[Exercise instructions] Copy out every line of the rows below, starting at the line containing "pink pentagon: rotated 25 degrees clockwise" and continuing down to the line containing "cyan hexagon: moved 51 px down", with both of those lines included. Omit the pictures from your answer.

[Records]
--- begin ---

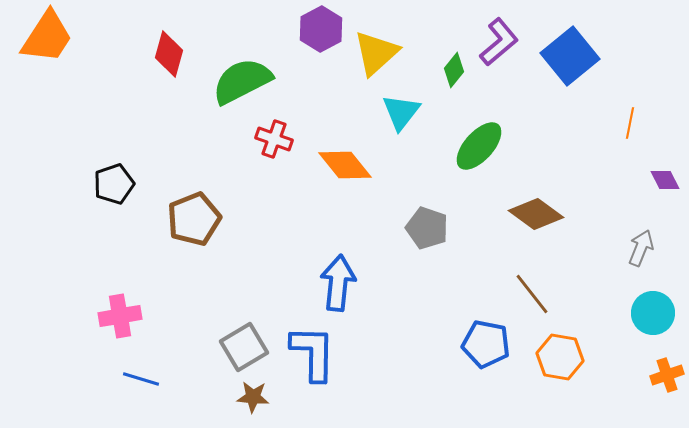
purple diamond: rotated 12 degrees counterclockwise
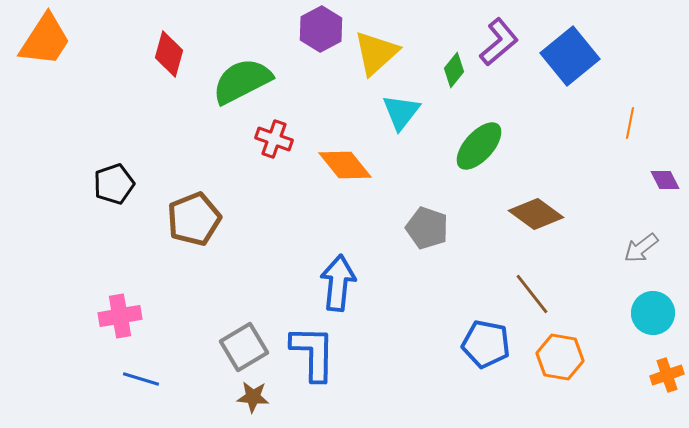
orange trapezoid: moved 2 px left, 3 px down
gray arrow: rotated 150 degrees counterclockwise
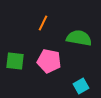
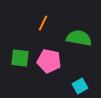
green square: moved 5 px right, 3 px up
cyan square: moved 1 px left
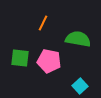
green semicircle: moved 1 px left, 1 px down
cyan square: rotated 14 degrees counterclockwise
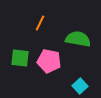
orange line: moved 3 px left
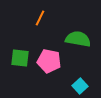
orange line: moved 5 px up
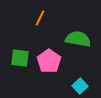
pink pentagon: rotated 25 degrees clockwise
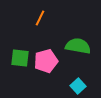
green semicircle: moved 7 px down
pink pentagon: moved 3 px left; rotated 20 degrees clockwise
cyan square: moved 2 px left
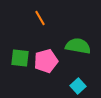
orange line: rotated 56 degrees counterclockwise
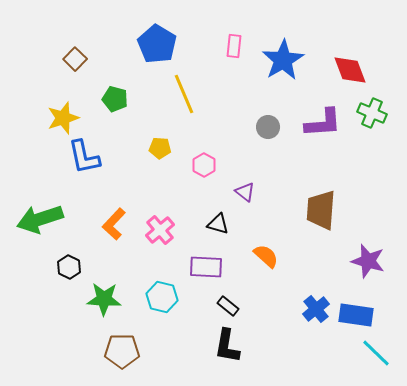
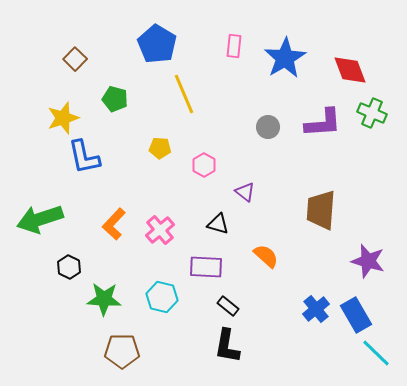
blue star: moved 2 px right, 2 px up
blue rectangle: rotated 52 degrees clockwise
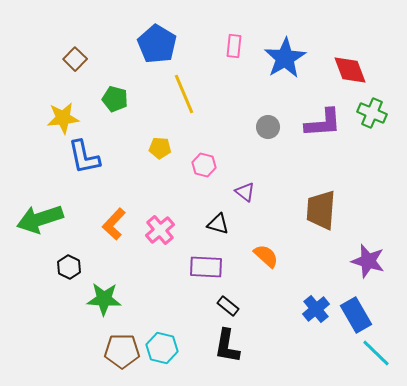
yellow star: rotated 12 degrees clockwise
pink hexagon: rotated 15 degrees counterclockwise
cyan hexagon: moved 51 px down
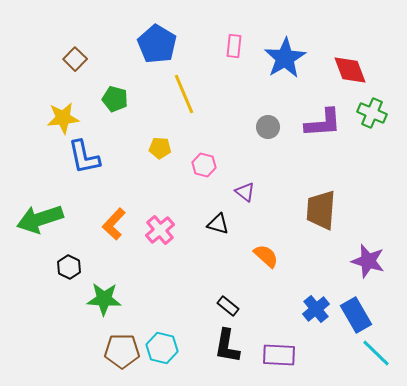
purple rectangle: moved 73 px right, 88 px down
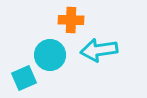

--- end ---

[Response below]
pink pentagon: rotated 25 degrees clockwise
green semicircle: moved 7 px down
pink pentagon: moved 3 px left; rotated 20 degrees clockwise
cyan square: moved 2 px left
orange line: rotated 56 degrees counterclockwise
blue star: moved 2 px right, 2 px up
blue rectangle: rotated 52 degrees clockwise
yellow star: rotated 12 degrees clockwise
pink hexagon: rotated 15 degrees counterclockwise
cyan hexagon: moved 51 px down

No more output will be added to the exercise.